Stored data
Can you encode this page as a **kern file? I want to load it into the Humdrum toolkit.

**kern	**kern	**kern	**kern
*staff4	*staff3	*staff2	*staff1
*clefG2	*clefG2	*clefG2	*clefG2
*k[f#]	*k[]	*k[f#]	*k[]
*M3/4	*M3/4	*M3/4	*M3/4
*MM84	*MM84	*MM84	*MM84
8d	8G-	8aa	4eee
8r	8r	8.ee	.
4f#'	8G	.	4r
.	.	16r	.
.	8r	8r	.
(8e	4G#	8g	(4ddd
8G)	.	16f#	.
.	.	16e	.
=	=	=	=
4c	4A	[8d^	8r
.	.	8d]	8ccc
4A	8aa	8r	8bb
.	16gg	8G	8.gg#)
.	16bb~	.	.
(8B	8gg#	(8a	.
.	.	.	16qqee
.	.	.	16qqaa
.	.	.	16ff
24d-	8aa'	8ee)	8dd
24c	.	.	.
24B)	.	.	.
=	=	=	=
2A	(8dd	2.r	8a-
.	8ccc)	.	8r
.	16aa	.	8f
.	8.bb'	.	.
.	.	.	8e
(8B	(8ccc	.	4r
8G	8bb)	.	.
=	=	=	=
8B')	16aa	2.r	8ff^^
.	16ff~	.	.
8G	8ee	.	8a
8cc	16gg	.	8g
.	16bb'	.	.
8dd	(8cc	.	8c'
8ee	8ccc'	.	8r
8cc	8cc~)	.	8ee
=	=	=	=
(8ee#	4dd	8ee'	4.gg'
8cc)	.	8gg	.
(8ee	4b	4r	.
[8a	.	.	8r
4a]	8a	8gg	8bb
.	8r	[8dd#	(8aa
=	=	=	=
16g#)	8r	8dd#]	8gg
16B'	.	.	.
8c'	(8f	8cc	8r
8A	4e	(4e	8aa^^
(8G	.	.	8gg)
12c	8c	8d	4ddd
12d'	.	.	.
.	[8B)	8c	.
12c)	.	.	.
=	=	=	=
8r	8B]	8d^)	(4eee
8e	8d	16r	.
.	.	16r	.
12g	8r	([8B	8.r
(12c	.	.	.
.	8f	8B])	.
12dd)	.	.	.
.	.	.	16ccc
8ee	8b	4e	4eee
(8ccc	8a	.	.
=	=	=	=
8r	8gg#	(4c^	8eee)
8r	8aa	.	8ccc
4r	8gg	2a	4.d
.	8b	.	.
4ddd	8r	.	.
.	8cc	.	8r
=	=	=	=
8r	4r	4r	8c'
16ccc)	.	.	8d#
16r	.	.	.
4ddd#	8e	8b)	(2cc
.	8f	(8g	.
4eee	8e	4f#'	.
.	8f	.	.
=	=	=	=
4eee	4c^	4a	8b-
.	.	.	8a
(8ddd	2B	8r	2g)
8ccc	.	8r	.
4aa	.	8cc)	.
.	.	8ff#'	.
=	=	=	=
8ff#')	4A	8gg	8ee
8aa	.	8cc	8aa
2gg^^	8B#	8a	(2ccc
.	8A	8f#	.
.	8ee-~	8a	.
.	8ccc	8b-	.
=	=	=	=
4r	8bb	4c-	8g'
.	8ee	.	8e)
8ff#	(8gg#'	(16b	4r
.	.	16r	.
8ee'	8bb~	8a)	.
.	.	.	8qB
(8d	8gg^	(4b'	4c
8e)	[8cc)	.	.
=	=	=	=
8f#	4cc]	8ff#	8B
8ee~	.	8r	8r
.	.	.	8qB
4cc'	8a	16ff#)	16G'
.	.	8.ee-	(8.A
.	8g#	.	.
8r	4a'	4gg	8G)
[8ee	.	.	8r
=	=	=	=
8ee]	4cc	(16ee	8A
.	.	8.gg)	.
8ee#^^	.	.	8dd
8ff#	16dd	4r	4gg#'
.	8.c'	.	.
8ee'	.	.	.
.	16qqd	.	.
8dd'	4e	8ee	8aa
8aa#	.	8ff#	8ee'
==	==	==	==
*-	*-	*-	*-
* * *
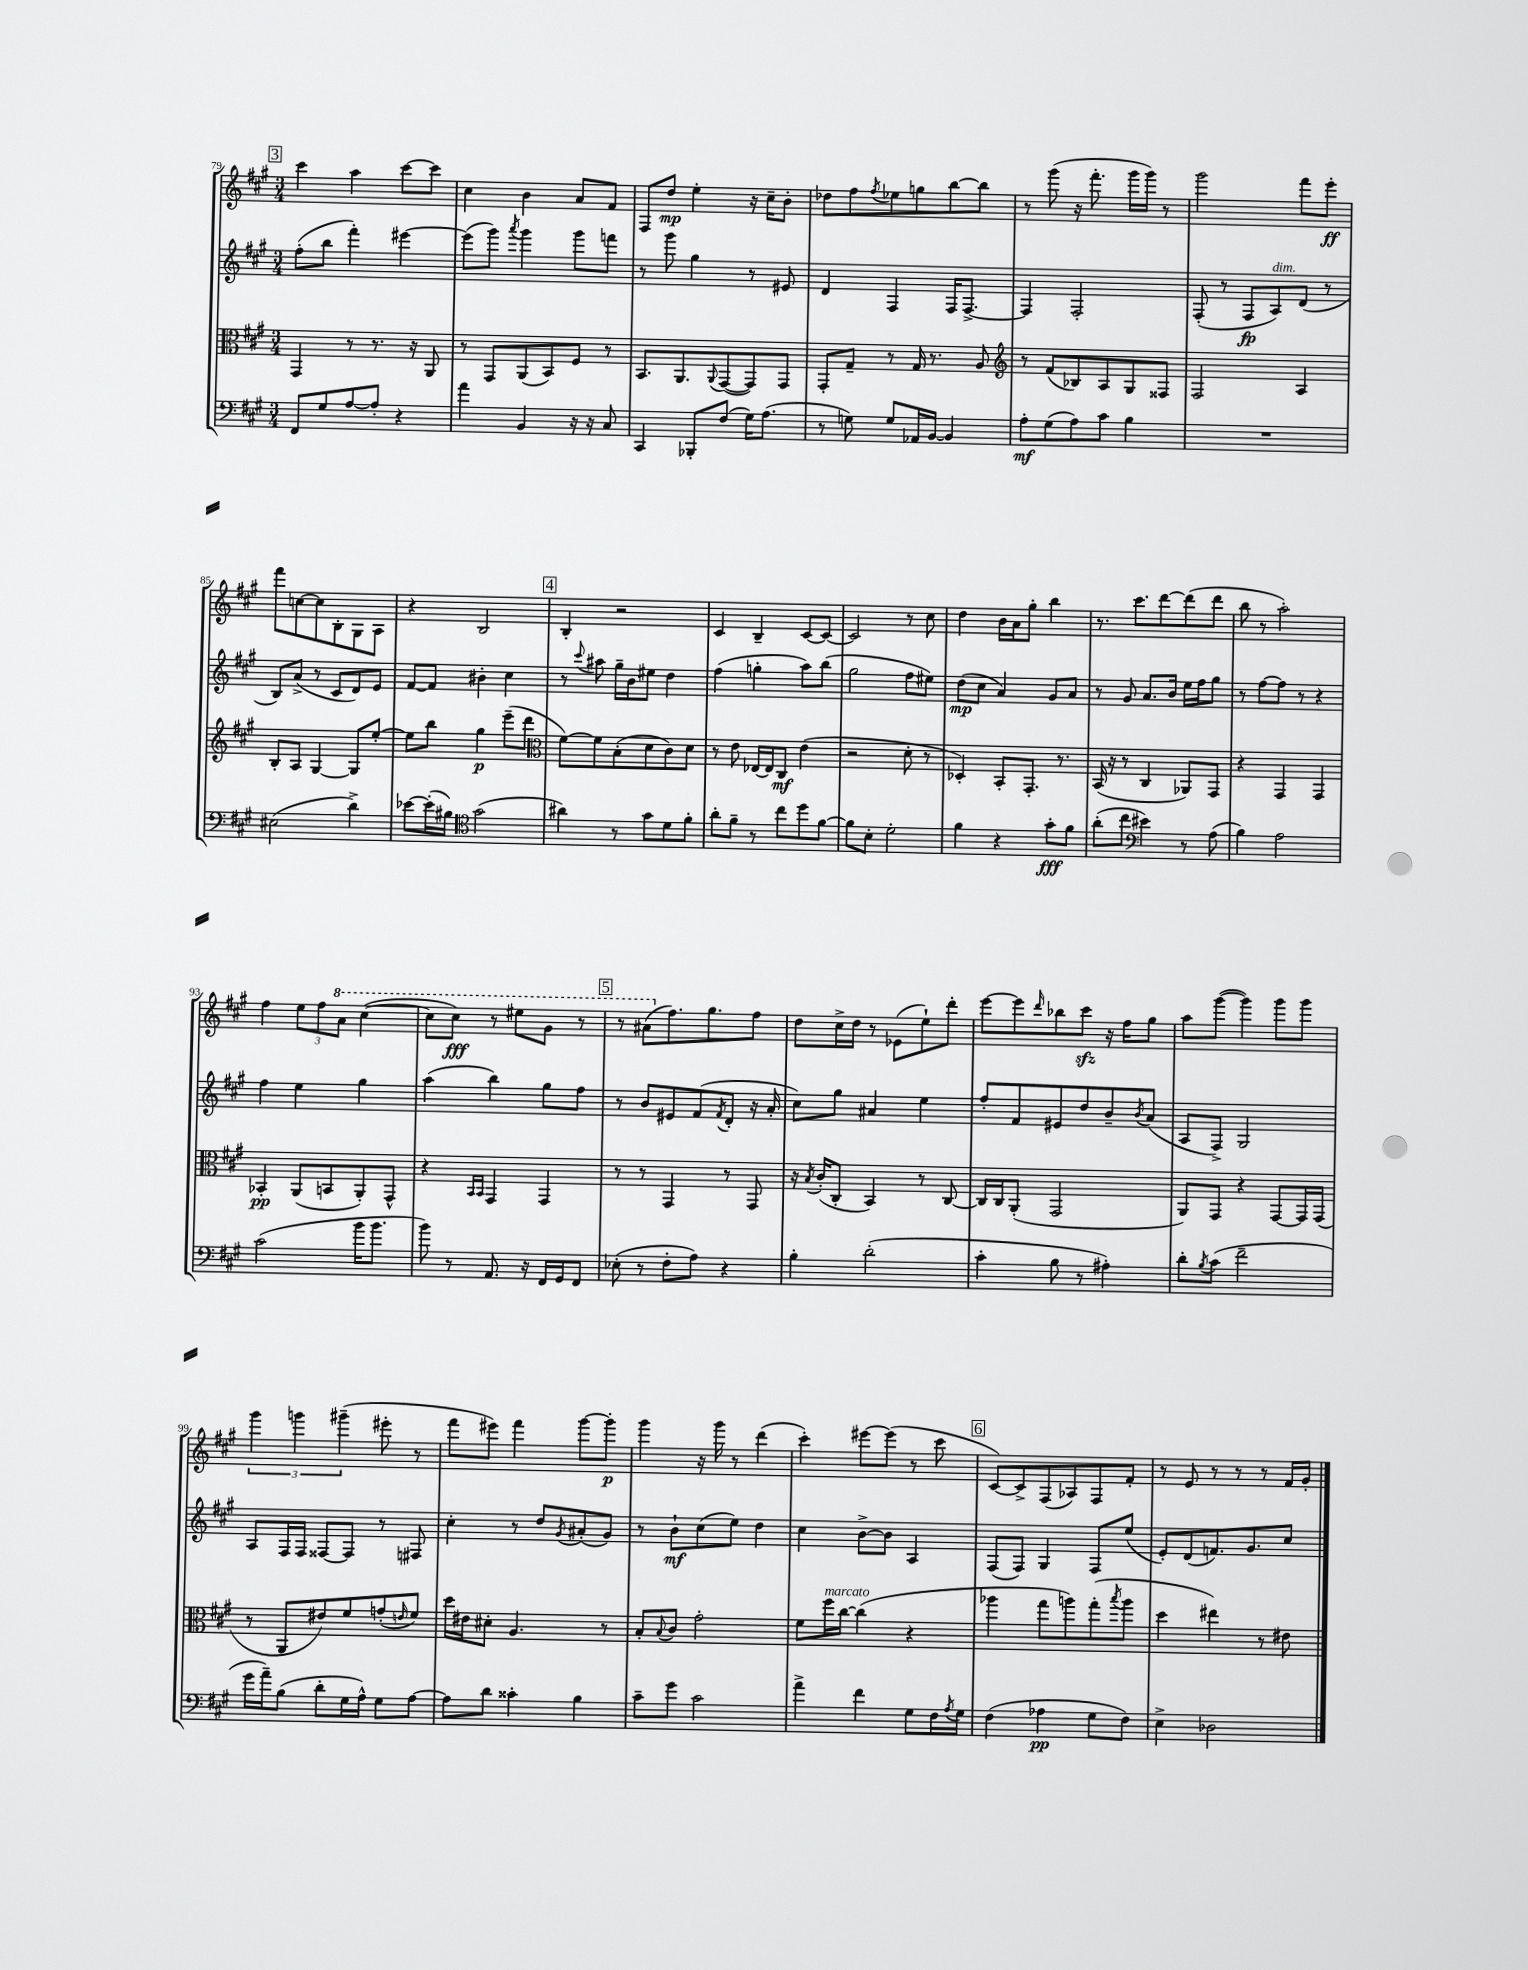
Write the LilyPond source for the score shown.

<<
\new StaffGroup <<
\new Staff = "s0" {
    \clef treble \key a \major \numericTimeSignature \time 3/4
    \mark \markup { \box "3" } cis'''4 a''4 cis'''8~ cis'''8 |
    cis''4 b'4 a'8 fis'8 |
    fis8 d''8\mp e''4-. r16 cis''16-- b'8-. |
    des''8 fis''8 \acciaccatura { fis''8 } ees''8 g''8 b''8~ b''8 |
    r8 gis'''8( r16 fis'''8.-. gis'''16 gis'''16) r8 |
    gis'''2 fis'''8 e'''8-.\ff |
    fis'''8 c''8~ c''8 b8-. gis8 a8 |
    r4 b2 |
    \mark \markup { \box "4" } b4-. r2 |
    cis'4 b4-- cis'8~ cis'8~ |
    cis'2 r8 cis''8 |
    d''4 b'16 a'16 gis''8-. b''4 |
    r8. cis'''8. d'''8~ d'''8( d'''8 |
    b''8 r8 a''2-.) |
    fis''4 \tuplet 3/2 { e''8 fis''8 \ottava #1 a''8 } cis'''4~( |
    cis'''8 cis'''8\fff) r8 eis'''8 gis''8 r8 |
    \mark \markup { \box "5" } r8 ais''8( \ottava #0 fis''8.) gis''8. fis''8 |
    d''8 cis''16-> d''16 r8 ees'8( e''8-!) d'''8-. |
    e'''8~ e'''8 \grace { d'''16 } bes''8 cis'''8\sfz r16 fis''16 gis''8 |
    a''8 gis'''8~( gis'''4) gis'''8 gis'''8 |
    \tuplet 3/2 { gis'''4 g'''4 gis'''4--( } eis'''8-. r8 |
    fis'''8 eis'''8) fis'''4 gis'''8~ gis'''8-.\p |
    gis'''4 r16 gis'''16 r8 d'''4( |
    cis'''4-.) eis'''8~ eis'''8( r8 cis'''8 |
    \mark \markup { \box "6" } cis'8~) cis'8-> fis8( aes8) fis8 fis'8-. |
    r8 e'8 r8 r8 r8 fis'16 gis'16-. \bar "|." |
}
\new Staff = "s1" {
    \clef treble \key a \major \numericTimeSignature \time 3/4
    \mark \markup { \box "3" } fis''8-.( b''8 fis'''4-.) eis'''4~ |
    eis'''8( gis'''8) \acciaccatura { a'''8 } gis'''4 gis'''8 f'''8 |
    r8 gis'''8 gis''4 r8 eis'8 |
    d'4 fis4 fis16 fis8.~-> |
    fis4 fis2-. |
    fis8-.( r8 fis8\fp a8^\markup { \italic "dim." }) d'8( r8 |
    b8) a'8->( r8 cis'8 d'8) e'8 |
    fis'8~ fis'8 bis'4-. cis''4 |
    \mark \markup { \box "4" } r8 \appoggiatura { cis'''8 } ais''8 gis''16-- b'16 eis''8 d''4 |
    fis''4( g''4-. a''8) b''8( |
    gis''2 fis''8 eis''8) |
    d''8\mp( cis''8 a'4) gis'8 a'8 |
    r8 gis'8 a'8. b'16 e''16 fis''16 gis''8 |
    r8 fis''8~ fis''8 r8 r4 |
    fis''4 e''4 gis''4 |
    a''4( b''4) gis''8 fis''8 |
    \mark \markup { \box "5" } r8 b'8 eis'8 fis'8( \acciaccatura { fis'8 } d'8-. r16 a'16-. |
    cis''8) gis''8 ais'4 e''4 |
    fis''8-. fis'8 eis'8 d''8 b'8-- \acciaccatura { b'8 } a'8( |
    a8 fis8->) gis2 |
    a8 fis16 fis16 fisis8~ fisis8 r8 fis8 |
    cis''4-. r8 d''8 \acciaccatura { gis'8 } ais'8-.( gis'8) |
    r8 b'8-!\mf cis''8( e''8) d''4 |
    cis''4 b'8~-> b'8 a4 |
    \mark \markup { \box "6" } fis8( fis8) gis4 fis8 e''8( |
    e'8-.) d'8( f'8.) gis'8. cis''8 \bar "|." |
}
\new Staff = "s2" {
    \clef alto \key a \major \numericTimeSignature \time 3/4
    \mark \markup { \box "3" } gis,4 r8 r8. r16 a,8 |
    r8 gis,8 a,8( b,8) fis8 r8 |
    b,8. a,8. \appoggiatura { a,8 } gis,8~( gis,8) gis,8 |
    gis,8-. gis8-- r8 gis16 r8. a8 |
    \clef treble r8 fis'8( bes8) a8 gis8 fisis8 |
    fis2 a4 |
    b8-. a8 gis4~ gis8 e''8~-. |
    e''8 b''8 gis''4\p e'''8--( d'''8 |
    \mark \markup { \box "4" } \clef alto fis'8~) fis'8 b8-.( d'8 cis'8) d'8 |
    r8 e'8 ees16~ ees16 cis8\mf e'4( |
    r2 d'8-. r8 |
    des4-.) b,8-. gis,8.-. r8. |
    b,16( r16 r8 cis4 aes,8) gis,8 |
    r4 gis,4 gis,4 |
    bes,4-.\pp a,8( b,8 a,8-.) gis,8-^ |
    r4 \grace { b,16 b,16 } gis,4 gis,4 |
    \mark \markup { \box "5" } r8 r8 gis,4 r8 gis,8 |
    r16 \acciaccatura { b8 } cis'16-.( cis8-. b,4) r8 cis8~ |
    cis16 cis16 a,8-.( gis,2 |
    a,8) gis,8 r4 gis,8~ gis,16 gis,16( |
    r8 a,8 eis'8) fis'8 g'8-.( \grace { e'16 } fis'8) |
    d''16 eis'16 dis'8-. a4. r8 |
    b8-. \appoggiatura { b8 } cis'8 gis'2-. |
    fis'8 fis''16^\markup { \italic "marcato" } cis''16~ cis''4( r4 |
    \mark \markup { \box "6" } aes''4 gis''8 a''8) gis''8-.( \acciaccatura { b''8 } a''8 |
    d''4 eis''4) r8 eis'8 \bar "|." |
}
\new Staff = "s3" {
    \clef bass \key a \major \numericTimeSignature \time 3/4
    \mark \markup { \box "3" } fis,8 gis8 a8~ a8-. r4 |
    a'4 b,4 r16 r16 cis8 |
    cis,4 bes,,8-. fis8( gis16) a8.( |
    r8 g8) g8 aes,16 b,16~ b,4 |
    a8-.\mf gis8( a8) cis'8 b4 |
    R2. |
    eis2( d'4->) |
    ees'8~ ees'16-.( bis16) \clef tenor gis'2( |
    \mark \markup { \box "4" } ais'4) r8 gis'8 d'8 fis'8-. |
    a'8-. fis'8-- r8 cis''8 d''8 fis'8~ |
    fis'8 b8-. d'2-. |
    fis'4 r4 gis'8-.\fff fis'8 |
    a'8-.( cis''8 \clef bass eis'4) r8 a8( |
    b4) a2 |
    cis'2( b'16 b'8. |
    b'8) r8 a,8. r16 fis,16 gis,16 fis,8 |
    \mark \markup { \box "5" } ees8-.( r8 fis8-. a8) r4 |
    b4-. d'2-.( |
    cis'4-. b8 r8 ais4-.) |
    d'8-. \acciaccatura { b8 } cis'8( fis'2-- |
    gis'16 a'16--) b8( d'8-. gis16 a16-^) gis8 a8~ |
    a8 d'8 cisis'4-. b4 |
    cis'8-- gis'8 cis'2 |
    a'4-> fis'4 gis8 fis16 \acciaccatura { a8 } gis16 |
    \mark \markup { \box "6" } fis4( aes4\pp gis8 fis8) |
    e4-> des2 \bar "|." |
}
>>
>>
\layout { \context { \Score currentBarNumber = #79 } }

Direction:
How many lines in the rows above contain the string "time"? Treat uppercase and lowercase as different, and reply with the number alone.

The solution:
4